Scene comparison data

------------------------------------------------------------

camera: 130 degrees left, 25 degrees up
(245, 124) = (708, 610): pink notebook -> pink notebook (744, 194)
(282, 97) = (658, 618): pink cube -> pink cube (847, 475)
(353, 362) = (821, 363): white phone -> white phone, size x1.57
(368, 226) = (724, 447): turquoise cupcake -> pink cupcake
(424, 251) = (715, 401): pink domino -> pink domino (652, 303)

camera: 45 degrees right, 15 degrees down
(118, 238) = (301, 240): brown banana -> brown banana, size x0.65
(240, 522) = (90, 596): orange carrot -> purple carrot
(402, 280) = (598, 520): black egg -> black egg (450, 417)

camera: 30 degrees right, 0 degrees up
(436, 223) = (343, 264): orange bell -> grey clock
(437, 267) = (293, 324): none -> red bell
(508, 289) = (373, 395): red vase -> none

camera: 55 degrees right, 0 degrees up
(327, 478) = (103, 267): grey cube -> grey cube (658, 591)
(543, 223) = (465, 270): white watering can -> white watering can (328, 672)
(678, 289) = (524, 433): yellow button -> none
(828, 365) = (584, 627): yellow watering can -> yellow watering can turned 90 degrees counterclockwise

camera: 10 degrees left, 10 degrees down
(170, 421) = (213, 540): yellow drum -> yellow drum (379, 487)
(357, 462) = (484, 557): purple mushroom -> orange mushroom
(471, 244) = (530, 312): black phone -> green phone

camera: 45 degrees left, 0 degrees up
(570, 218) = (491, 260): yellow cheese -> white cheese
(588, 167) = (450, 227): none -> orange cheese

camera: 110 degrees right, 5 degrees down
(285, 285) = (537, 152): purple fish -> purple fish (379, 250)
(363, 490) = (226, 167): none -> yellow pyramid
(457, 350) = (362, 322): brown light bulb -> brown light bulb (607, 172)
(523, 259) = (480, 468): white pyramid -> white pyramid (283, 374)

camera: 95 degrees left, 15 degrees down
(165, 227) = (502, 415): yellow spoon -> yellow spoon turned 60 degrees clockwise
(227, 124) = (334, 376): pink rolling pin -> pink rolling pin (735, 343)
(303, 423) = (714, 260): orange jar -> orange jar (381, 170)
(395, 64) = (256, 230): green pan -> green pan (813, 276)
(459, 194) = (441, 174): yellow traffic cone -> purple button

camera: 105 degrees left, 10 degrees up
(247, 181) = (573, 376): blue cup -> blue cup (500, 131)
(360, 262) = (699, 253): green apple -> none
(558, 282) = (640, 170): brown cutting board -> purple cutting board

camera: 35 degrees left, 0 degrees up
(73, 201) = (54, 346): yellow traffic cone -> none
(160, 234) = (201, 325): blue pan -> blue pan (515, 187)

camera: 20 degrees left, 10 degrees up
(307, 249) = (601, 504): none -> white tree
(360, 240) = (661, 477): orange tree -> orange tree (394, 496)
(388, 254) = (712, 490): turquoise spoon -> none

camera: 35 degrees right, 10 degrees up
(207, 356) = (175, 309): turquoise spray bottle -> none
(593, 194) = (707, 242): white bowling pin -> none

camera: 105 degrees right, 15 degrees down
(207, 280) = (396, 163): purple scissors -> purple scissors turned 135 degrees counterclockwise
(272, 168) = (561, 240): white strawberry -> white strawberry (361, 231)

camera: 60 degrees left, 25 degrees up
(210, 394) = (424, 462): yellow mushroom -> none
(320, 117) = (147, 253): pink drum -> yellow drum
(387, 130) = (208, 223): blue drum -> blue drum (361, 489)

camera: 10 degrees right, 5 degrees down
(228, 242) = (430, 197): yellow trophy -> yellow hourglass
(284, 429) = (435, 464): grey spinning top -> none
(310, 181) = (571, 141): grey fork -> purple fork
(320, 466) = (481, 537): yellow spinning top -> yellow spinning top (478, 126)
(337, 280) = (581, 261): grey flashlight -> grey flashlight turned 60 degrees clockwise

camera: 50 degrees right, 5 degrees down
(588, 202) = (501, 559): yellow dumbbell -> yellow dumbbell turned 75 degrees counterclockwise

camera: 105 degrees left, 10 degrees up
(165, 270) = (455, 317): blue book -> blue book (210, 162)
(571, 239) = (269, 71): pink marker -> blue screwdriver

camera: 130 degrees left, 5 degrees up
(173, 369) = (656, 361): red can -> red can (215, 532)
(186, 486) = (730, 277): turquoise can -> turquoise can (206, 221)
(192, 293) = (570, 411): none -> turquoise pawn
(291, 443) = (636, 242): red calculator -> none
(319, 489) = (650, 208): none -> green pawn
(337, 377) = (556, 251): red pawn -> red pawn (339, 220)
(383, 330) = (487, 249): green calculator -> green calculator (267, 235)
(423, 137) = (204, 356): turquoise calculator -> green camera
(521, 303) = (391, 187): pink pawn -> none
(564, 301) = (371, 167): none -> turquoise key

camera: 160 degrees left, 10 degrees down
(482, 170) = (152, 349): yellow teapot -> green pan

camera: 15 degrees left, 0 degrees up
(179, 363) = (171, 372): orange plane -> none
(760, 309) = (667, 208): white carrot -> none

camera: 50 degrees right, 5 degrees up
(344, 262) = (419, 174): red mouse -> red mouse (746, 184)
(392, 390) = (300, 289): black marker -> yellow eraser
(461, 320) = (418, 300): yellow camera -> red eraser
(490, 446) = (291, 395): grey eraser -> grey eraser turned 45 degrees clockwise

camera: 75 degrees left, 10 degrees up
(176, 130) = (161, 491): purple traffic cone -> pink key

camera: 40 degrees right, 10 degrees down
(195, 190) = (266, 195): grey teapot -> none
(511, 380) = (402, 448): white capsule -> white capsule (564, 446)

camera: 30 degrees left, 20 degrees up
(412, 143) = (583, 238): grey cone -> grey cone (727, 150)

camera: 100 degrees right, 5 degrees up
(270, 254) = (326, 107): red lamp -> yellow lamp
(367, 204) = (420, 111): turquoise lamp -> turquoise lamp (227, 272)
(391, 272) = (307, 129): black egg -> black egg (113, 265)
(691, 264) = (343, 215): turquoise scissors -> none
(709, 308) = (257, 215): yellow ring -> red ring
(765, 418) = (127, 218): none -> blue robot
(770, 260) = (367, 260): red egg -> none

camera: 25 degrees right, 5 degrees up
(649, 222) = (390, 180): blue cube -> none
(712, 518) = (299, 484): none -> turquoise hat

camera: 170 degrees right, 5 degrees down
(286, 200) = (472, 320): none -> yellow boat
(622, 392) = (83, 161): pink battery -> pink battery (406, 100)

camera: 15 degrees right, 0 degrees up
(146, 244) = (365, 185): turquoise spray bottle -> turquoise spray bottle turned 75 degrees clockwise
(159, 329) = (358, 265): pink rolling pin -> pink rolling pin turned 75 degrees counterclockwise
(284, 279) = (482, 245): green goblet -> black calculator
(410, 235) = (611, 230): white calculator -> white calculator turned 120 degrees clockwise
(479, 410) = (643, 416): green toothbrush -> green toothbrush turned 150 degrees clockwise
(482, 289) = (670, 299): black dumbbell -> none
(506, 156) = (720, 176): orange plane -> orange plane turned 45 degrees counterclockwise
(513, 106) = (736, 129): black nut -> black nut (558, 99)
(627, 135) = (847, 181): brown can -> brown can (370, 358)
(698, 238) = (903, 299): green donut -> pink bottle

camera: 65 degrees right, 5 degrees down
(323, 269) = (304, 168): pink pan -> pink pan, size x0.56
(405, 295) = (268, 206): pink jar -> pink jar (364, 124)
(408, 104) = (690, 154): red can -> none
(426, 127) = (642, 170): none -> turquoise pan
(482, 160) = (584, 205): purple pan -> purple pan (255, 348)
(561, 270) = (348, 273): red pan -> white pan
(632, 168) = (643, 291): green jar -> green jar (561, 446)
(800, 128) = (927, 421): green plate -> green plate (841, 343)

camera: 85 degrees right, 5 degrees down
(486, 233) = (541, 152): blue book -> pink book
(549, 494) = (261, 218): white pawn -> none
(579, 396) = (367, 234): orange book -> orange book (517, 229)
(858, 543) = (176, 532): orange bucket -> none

------------------------------------------------------------

Goal of the exercise
Looking at the records above, which lines contain "pawn"? Copy those lines.

Solution
(192, 293) = (570, 411): none -> turquoise pawn
(319, 489) = (650, 208): none -> green pawn
(337, 377) = (556, 251): red pawn -> red pawn (339, 220)
(521, 303) = (391, 187): pink pawn -> none
(549, 494) = (261, 218): white pawn -> none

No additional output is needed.